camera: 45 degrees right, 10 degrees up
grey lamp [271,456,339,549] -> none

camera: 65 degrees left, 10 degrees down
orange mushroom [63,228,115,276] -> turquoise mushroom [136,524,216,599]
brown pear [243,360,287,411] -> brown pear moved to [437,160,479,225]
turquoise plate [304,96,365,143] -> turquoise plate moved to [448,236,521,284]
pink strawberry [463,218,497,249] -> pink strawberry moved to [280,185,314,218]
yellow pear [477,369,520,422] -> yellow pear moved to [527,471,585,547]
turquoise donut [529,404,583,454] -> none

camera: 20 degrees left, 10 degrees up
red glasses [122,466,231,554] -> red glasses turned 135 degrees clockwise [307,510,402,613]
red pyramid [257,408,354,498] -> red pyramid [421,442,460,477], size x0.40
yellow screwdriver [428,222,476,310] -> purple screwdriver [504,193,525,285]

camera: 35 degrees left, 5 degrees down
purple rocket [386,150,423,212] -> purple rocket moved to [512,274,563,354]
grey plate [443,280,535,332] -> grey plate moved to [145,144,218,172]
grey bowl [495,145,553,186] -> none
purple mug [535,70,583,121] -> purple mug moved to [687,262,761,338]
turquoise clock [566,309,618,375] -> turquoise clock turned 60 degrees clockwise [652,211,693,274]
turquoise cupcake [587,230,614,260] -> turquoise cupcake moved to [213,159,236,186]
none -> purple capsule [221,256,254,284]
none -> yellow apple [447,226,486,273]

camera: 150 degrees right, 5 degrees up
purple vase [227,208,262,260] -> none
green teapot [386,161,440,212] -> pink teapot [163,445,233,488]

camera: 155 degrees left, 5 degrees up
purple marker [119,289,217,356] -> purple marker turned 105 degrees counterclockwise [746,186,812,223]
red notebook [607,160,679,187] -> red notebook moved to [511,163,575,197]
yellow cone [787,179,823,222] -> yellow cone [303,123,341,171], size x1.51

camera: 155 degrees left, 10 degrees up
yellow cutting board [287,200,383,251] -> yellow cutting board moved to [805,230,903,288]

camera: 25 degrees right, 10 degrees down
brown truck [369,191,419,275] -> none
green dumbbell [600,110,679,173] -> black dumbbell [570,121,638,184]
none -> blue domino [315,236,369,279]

===============

PROBLEM REQUIREMENTS —
Using the entries above, find all lines with "green". Copy them.

WRITTEN ANSWER —
green teapot [386,161,440,212] -> pink teapot [163,445,233,488]
green dumbbell [600,110,679,173] -> black dumbbell [570,121,638,184]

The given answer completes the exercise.